The lines to be copied are those below that contain "none".

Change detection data

.....

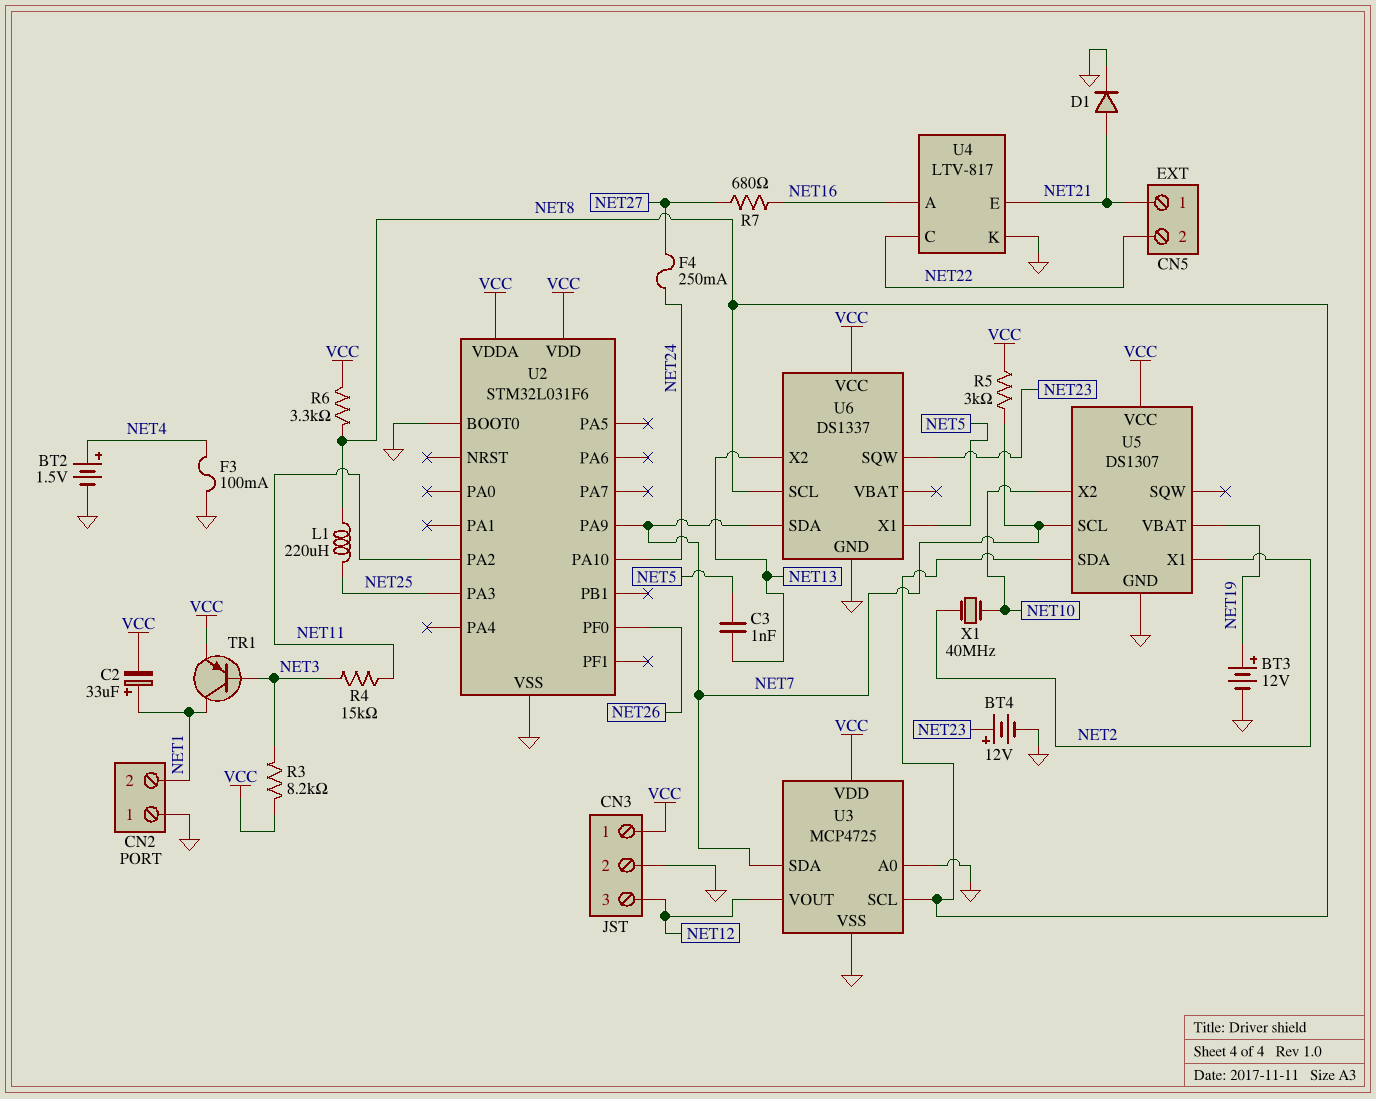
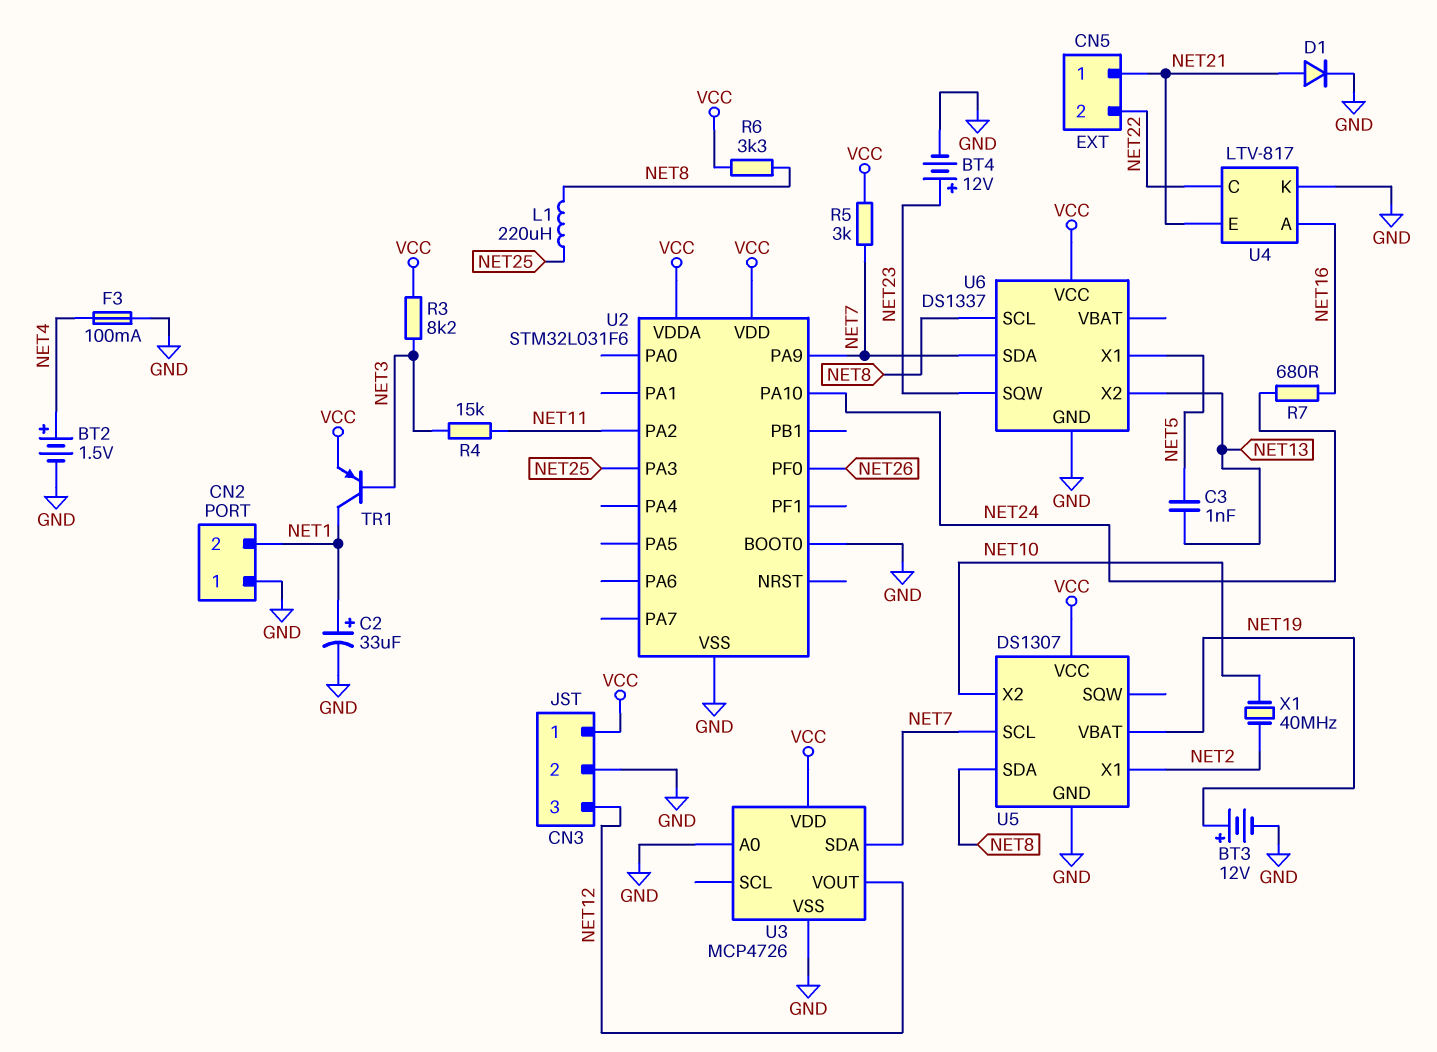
C2: 33uF (plus NET1, minus VCC) -> 33uF (plus NET1, minus GND)
F4: 250mA (NET24, NET27) -> none
R7: 680 (NET16, NET27) -> 680 (NET16, NET24)
U3: MCP4725 -> MCP4726
U3 pin SCL: NET8 -> none

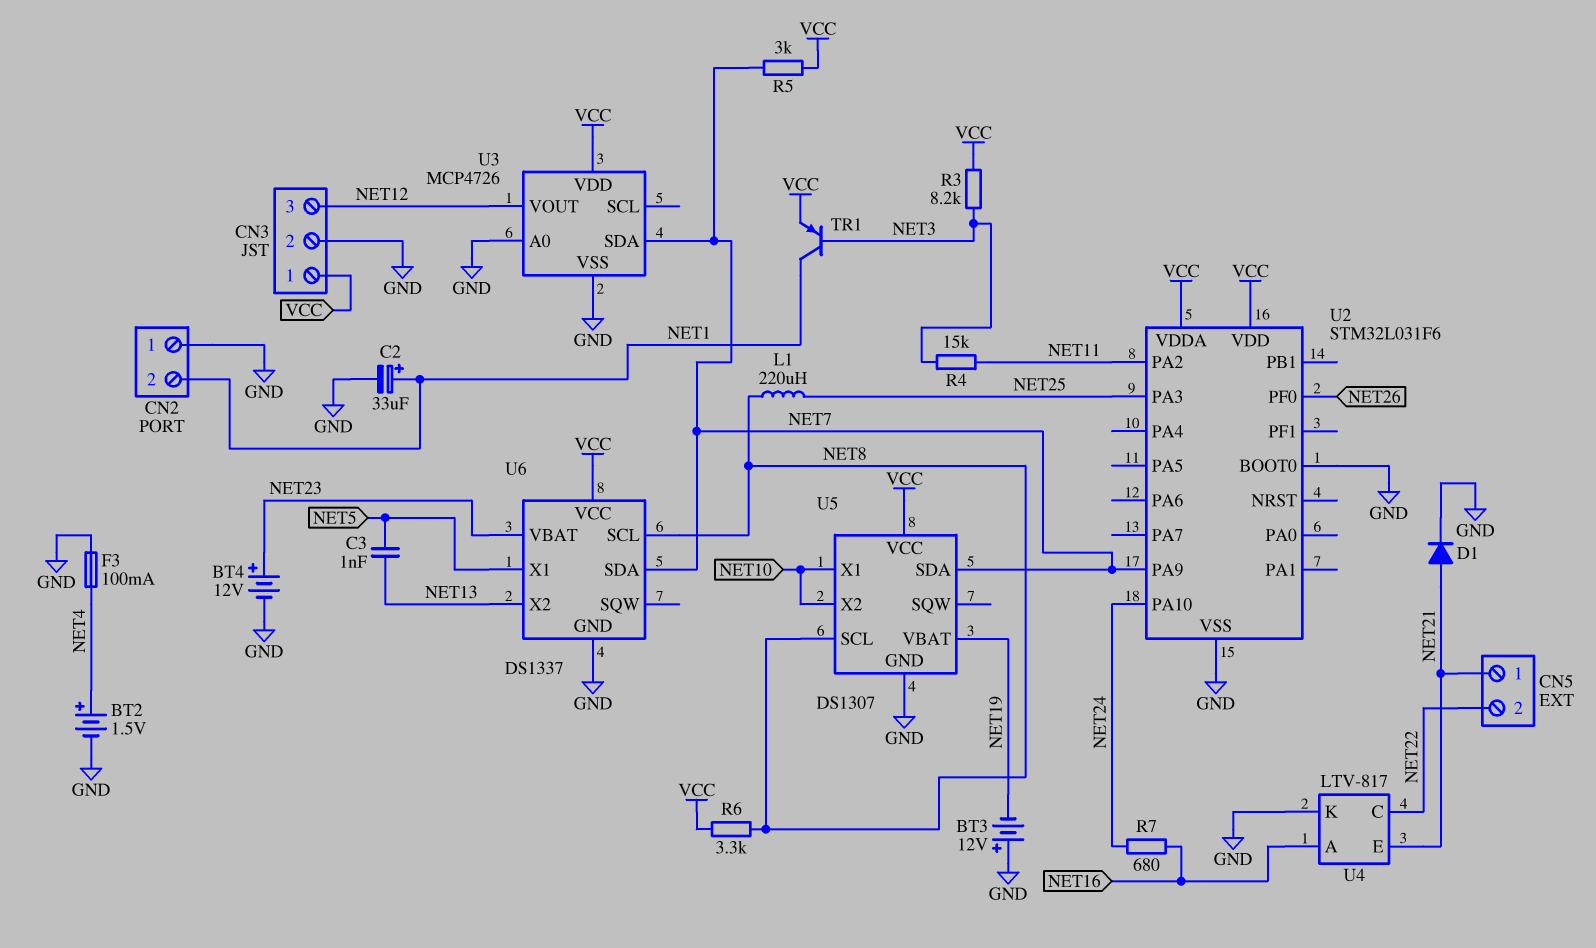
BT3: 12V (plus NET19, minus GND) -> 12V (plus GND, minus NET19)
U5 pin SCL: NET7 -> NET8
U5 pin SDA: NET8 -> NET7
U5 pin X1: NET2 -> NET10
U6 pin SQW: NET23 -> none
U6 pin VBAT: none -> NET23
X1: 40MHz (NET2, NET10) -> none

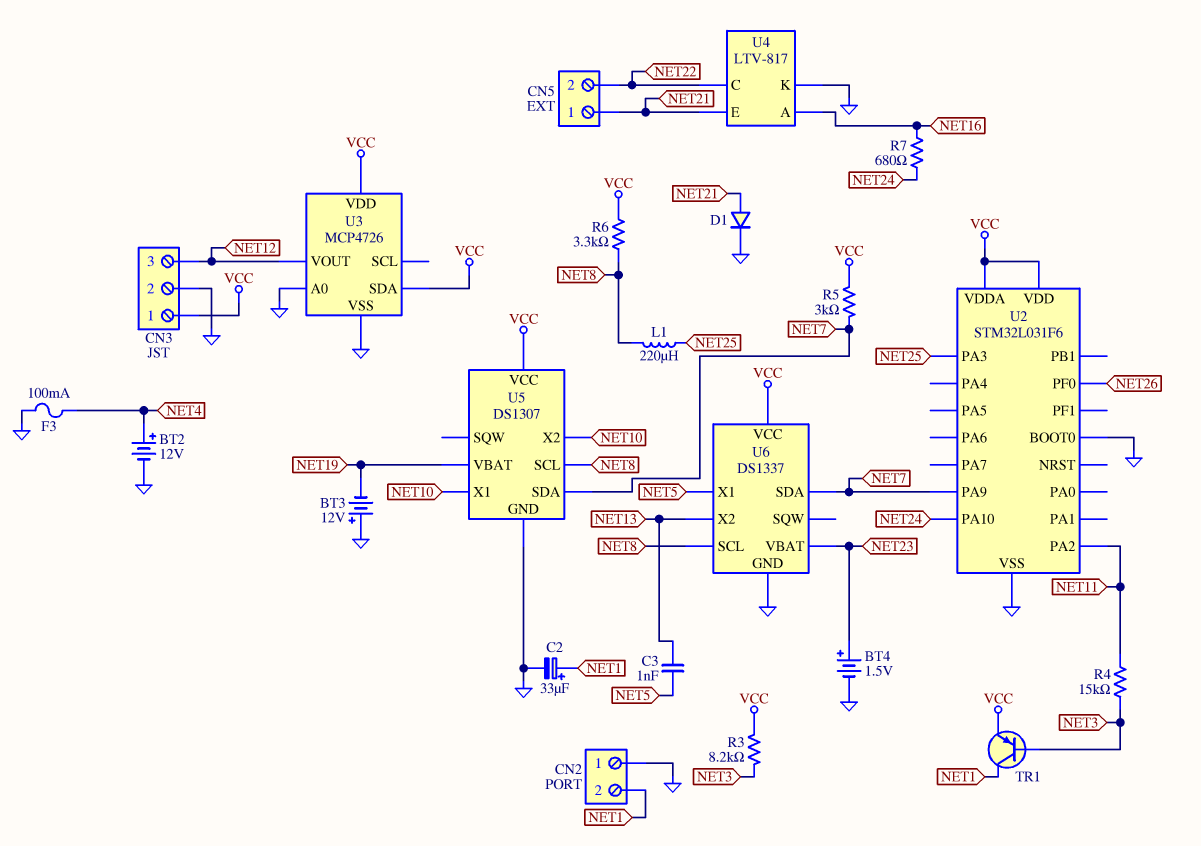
BT2: 1.5V (plus NET4, minus GND) -> 12V (plus NET4, minus GND)
BT4: 12V (plus NET23, minus GND) -> 1.5V (plus NET23, minus GND)
U3 pin SDA: NET7 -> VCC

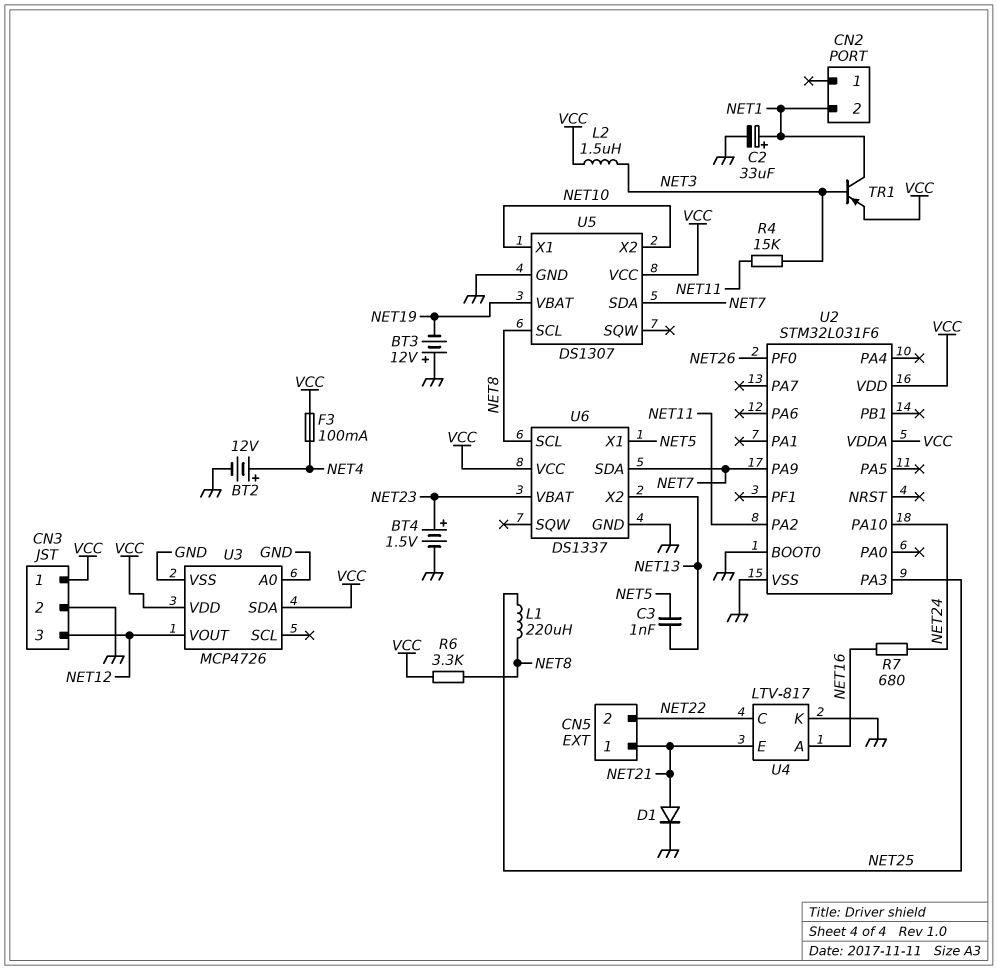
CN2 pin 1: GND -> none
F3: 100mA (GND, NET4) -> 100mA (NET4, VCC)
L2: none -> 1.5uH (NET3, VCC)
R3: 8.2k (NET3, VCC) -> none
R5: 3k (NET7, VCC) -> none

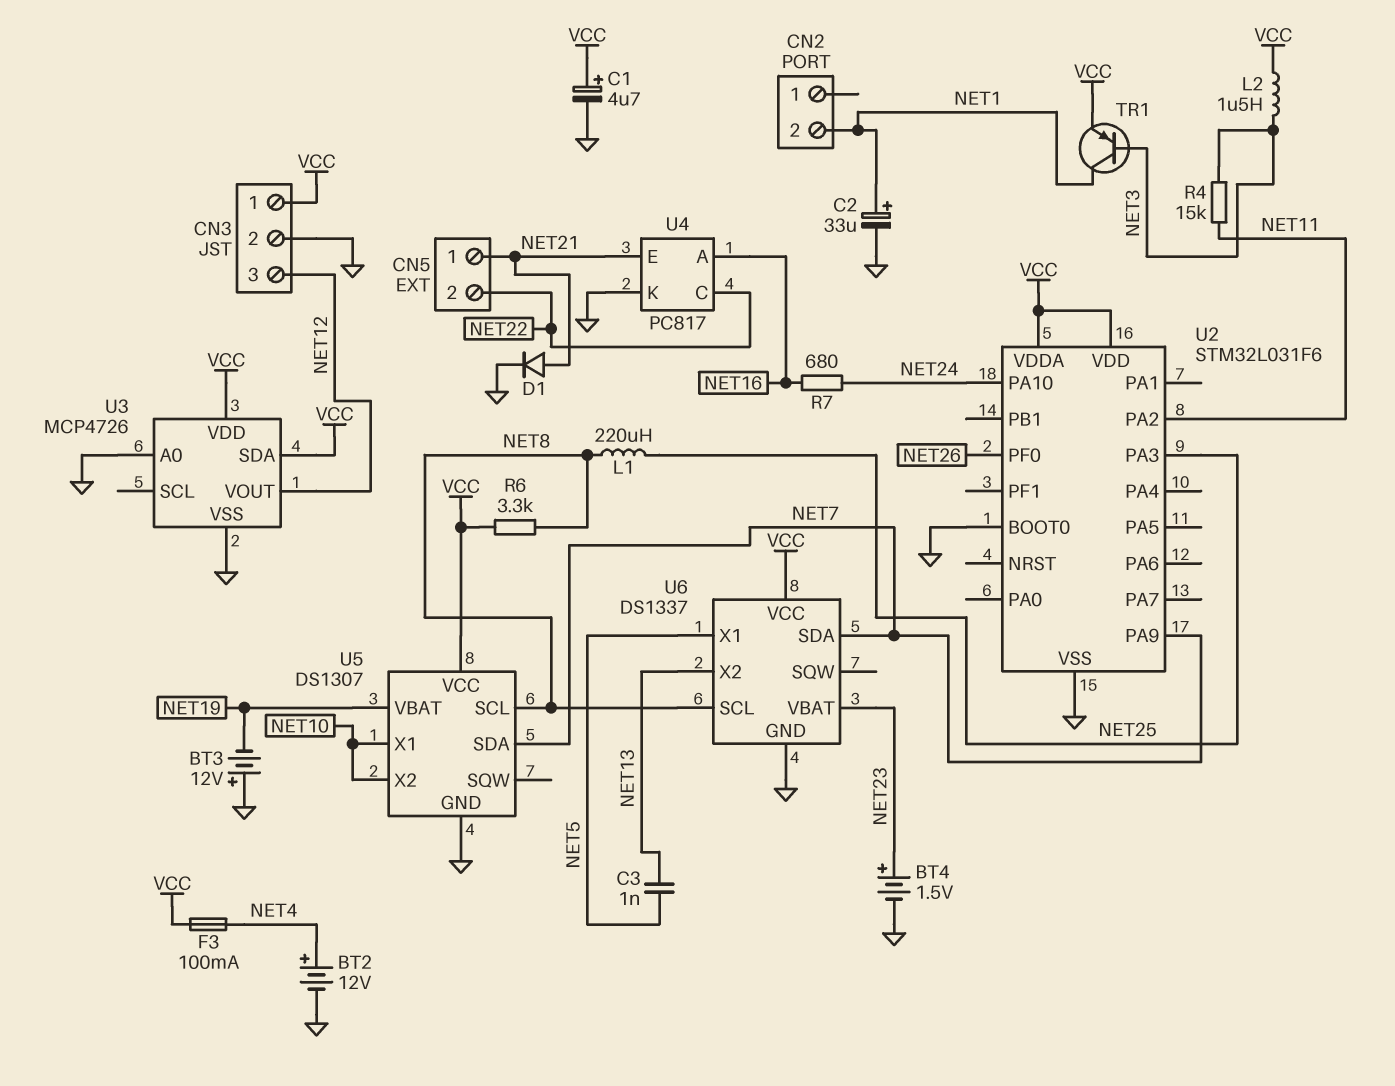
C1: none -> 4.7uF (plus VCC, minus GND)
U4: LTV-817 -> PC817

.....

**TASK ANSWER:**
F4: 250mA (NET24, NET27) -> none
U3 pin SCL: NET8 -> none
U6 pin SQW: NET23 -> none
U6 pin VBAT: none -> NET23
X1: 40MHz (NET2, NET10) -> none
CN2 pin 1: GND -> none
L2: none -> 1.5uH (NET3, VCC)
R3: 8.2k (NET3, VCC) -> none
R5: 3k (NET7, VCC) -> none
C1: none -> 4.7uF (plus VCC, minus GND)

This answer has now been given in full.